[Items listed in a dataset]
###

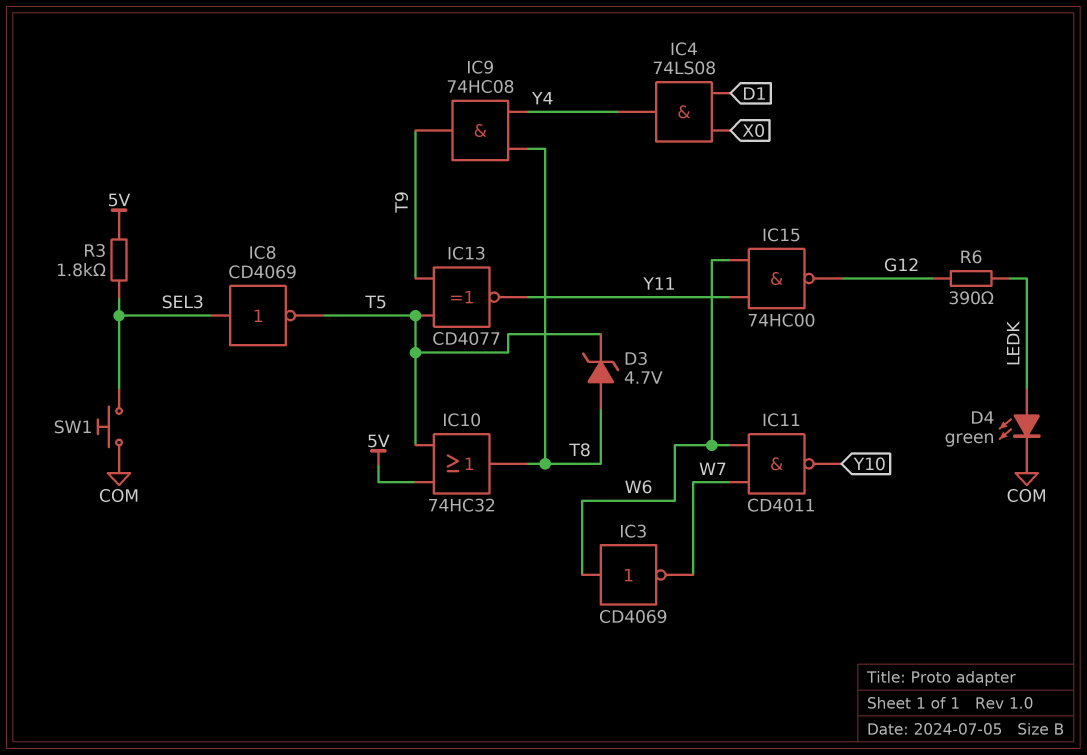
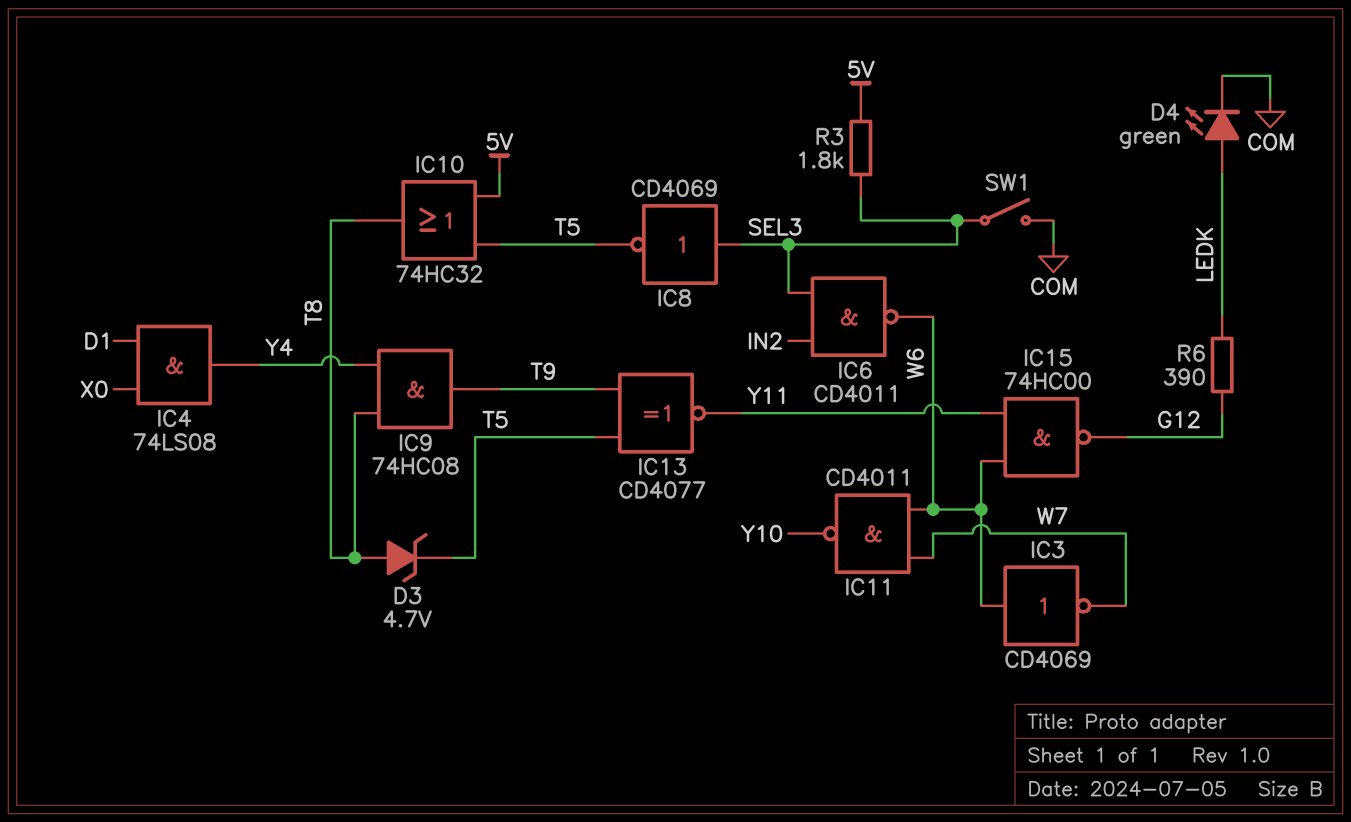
IC6: none -> NAND CD4011 (in IN2, in SEL3, out W6)
SW1: button (COM, SEL3) -> switch (COM, SEL3)

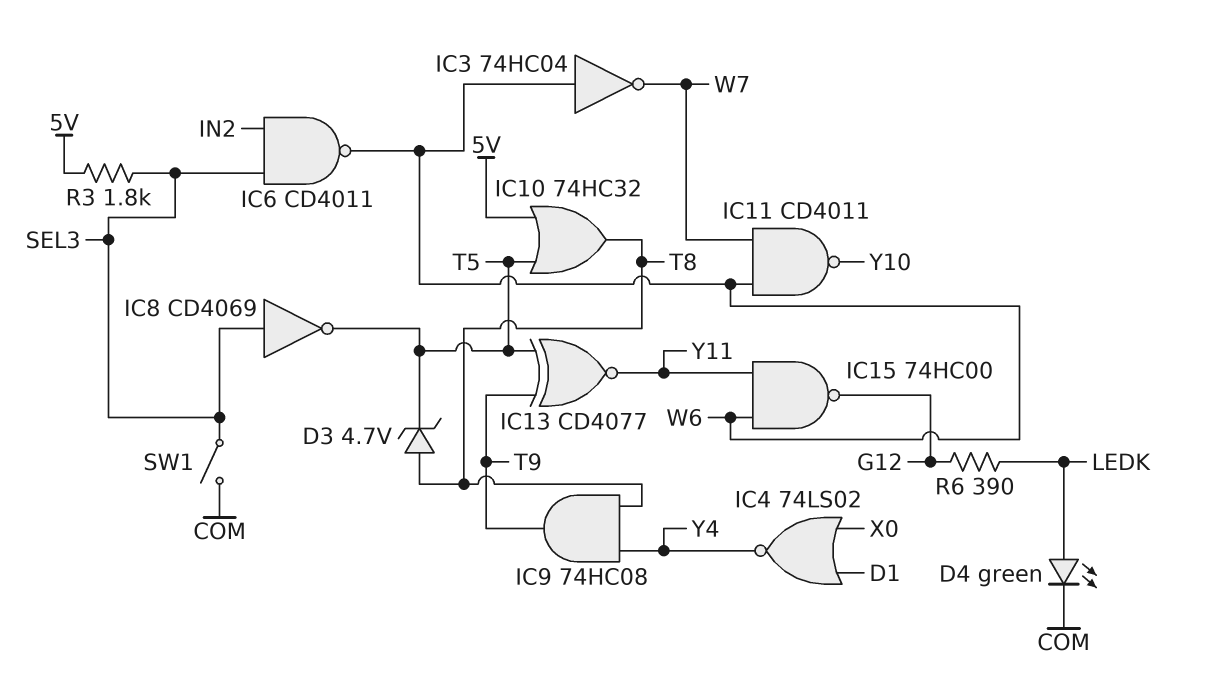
IC3: NOT CD4069 (in W6, out W7) -> NOT 74HC04 (in W6, out W7)
IC4: AND 74LS08 (in D1, in X0, out Y4) -> NOR 74LS02 (in D1, in X0, out Y4)

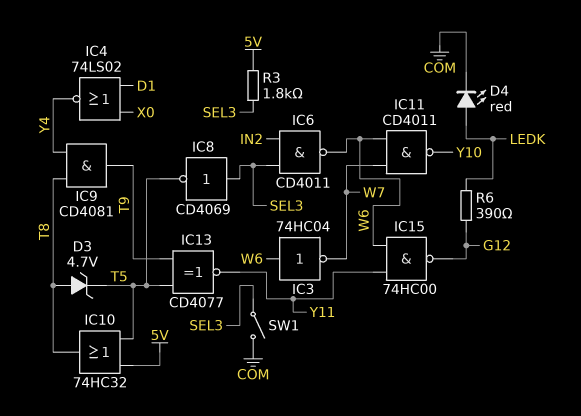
D4: LED green (A LEDK, K COM) -> LED red (A LEDK, K COM)
IC9: AND 74HC08 (in T8, in Y4, out T9) -> AND CD4081 (in T8, in Y4, out T9)

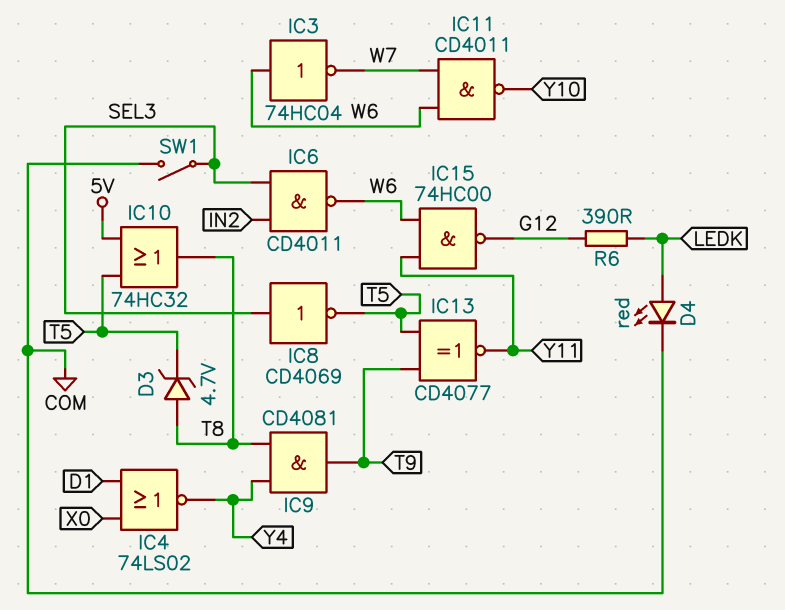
R3: 1.8k (5V, SEL3) -> none

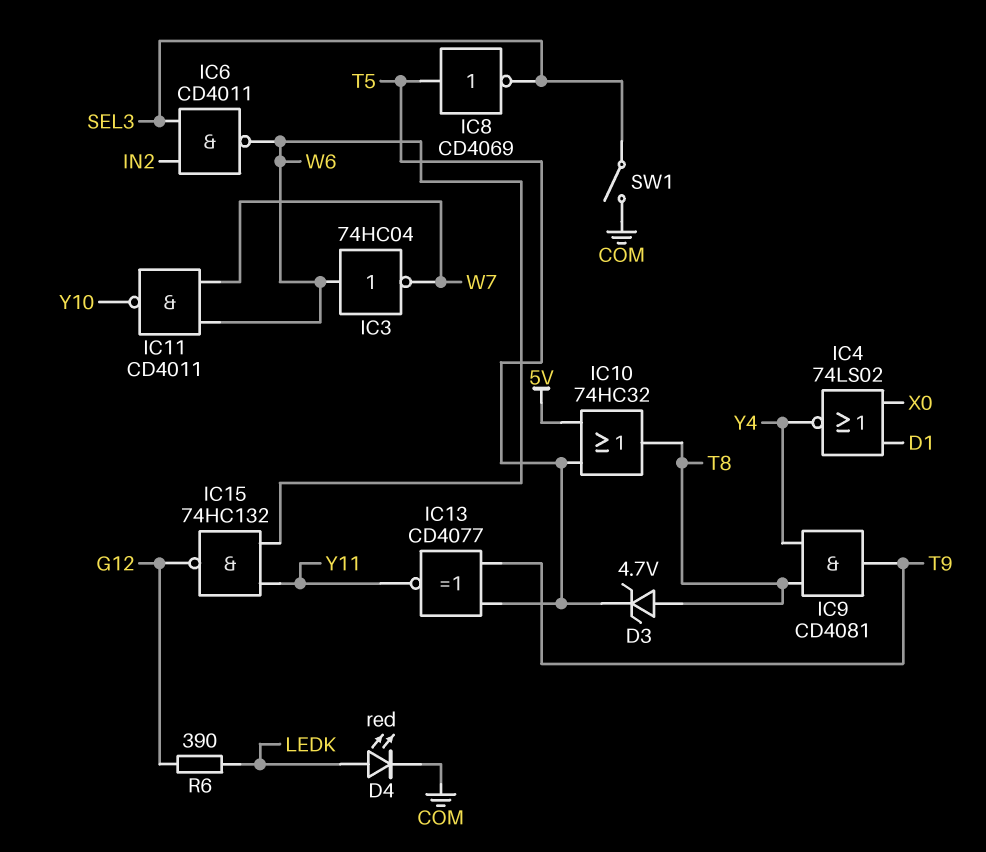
IC8: NOT CD4069 (in SEL3, out T5) -> NOT CD4069 (in T5, out SEL3)
IC15: NAND 74HC00 (in W6, in Y11, out G12) -> NAND 74HC132 (in W6, in Y11, out G12)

###

TASK OBJECTIVE: Copy the lines above that hold the word "none".

FINISHED TASK:
IC6: none -> NAND CD4011 (in IN2, in SEL3, out W6)
R3: 1.8k (5V, SEL3) -> none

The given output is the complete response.